> _PROBLEM REQUIREMENTS_
Could you restate word for word only the lines below from the one holding "LCD1 pin SCL: A0 -> D3" to the one holding "SERVO3 pin PWM: D7 -> D1", inclusive, and leave out the pictures?

______

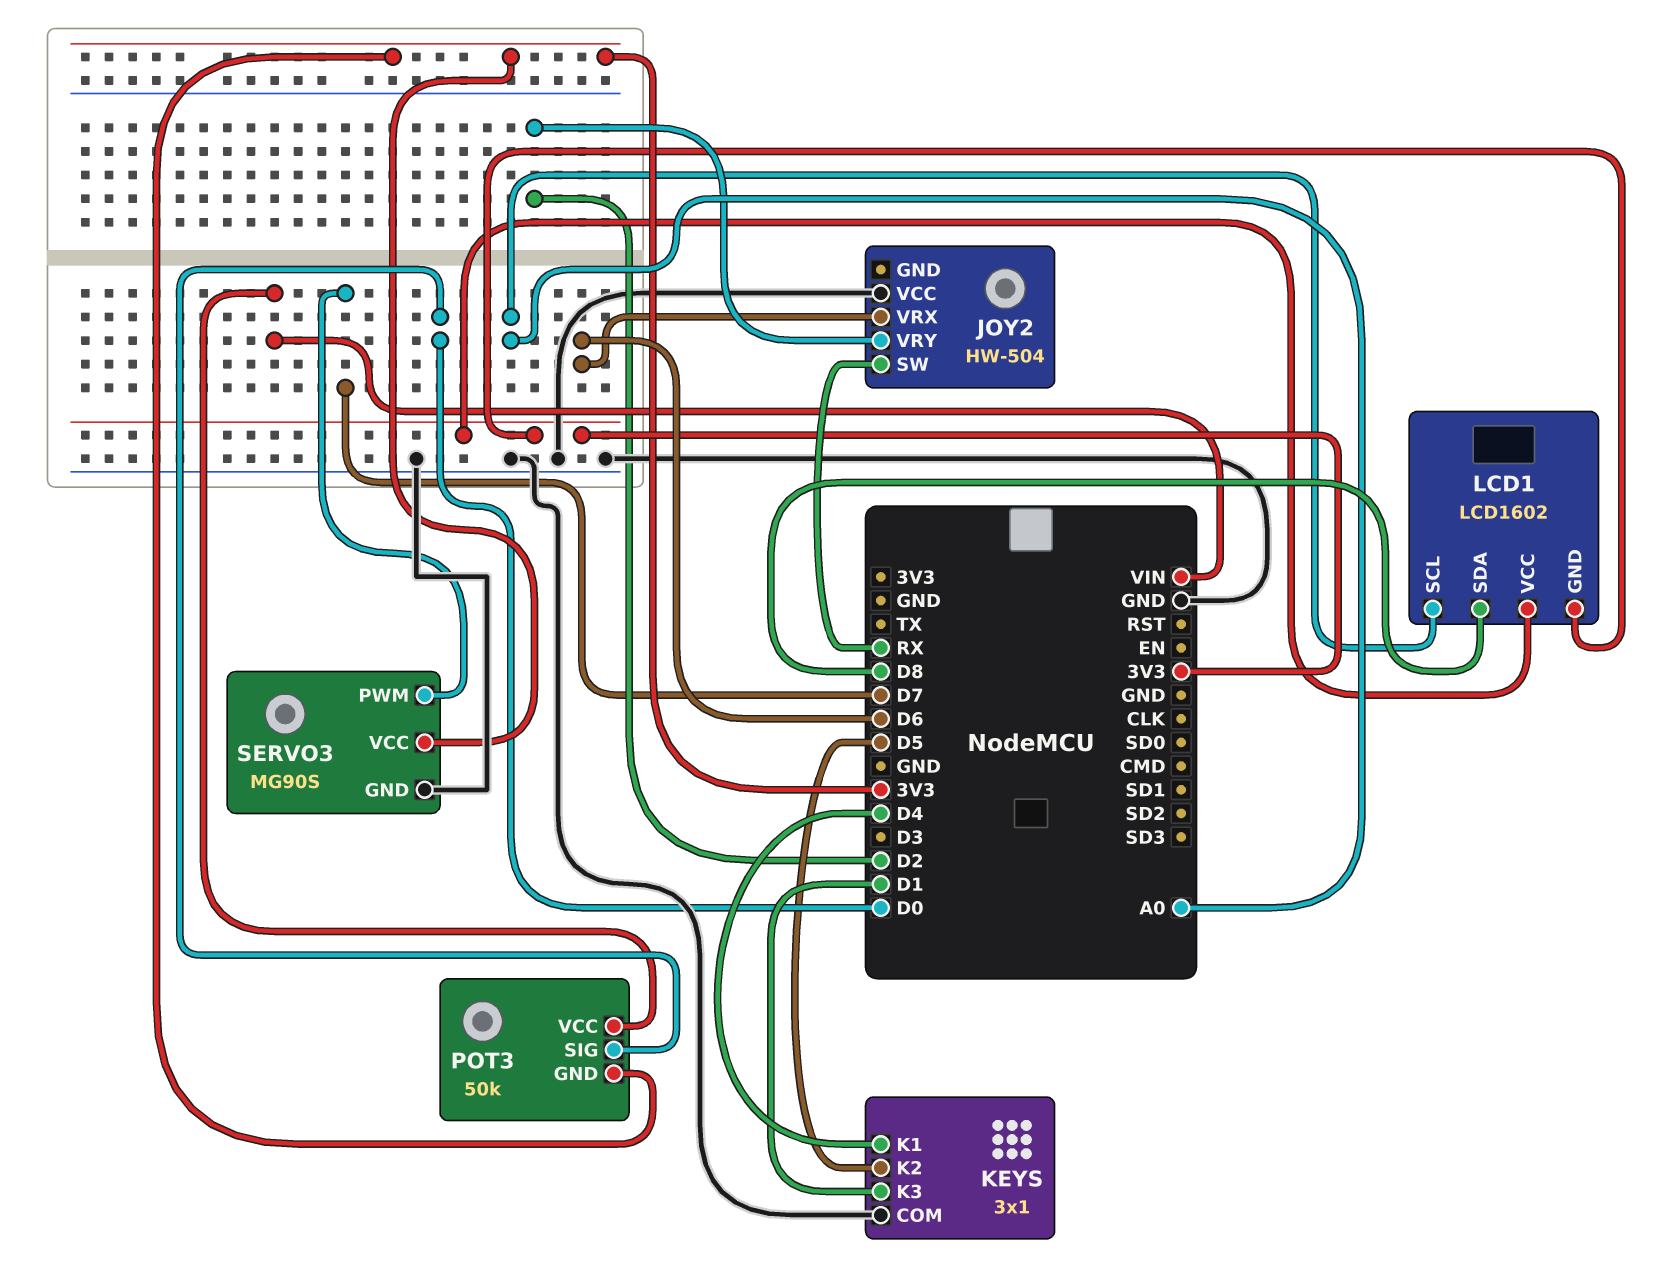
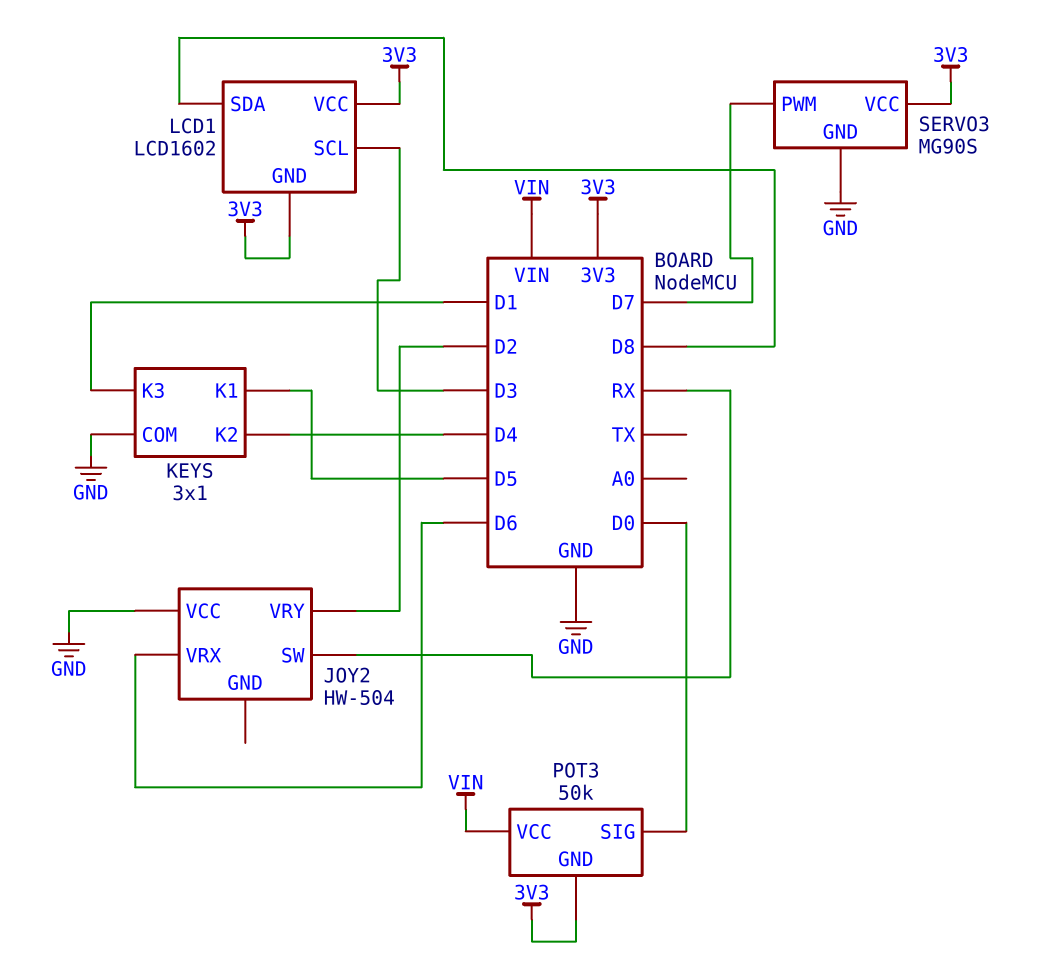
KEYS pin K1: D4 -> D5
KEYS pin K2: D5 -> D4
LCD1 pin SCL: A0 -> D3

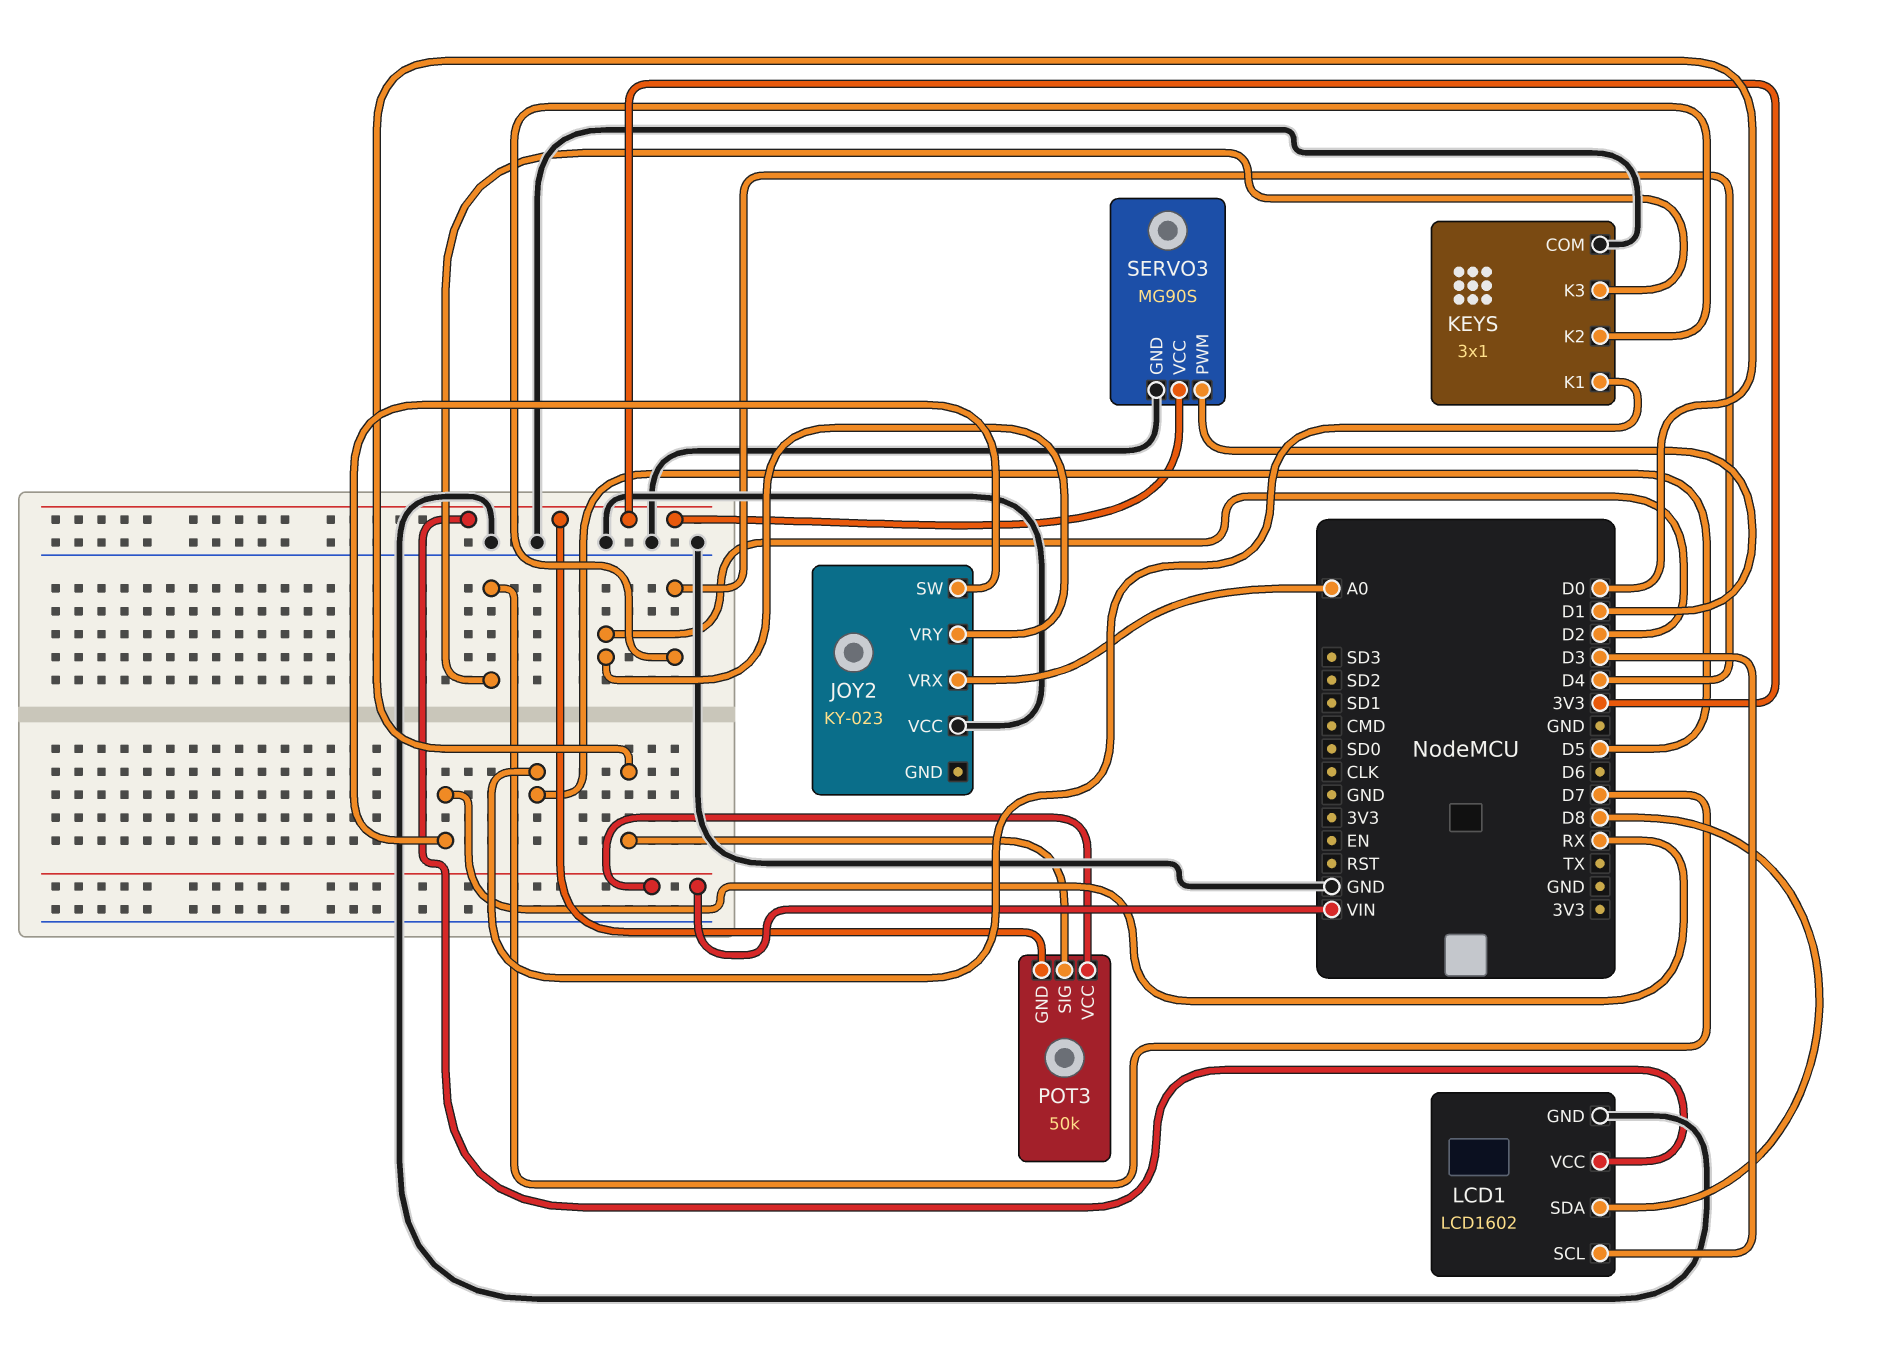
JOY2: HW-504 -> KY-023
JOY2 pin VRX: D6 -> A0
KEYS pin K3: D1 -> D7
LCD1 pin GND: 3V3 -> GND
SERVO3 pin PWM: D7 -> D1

______

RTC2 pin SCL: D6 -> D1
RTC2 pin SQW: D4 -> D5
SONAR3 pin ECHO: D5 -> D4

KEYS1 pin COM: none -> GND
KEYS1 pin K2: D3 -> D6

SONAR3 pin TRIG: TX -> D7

______

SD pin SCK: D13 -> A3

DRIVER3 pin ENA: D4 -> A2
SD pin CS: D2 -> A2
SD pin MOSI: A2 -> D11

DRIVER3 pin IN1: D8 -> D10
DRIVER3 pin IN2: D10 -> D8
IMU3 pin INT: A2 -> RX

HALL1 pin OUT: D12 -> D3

______

> _OUTPUT FOR THIS TASK_
LCD1 pin SCL: A0 -> D3

JOY2: HW-504 -> KY-023
JOY2 pin VRX: D6 -> A0
KEYS pin K3: D1 -> D7
LCD1 pin GND: 3V3 -> GND
SERVO3 pin PWM: D7 -> D1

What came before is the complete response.